◆ TASK DESCRIPTION: Take the lines from the one containing "The distance between" through the end of the lines and write them out again with "Choices" swapped for "Options". Leave everything else unchanged.

Spatial grounding data:
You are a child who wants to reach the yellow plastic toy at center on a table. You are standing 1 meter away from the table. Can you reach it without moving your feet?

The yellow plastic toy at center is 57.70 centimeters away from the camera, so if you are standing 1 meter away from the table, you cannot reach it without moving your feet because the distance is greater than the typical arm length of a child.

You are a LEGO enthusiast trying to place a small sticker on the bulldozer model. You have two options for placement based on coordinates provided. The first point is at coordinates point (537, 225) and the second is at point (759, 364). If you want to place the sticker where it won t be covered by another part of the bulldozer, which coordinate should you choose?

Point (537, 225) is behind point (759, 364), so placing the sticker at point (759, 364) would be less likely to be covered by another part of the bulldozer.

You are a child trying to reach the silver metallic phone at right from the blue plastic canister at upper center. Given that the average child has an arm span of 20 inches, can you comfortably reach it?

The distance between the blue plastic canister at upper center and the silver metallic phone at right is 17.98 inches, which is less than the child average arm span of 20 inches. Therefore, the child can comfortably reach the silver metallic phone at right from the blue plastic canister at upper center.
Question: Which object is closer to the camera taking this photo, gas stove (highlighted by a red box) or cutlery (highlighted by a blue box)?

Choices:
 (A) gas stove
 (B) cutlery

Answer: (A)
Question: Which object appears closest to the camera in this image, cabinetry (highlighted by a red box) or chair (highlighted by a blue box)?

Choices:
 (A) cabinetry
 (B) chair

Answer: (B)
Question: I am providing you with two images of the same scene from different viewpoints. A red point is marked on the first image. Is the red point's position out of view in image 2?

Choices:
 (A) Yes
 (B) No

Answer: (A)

◆ RESPONSE:
The distance between the blue plastic canister at upper center and the silver metallic phone at right is 17.98 inches, which is less than the child average arm span of 20 inches. Therefore, the child can comfortably reach the silver metallic phone at right from the blue plastic canister at upper center.
Question: Which object is closer to the camera taking this photo, gas stove (highlighted by a red box) or cutlery (highlighted by a blue box)?

Options:
 (A) gas stove
 (B) cutlery

Answer: (A)
Question: Which object appears closest to the camera in this image, cabinetry (highlighted by a red box) or chair (highlighted by a blue box)?

Options:
 (A) cabinetry
 (B) chair

Answer: (B)
Question: I am providing you with two images of the same scene from different viewpoints. A red point is marked on the first image. Is the red point's position out of view in image 2?

Options:
 (A) Yes
 (B) No

Answer: (A)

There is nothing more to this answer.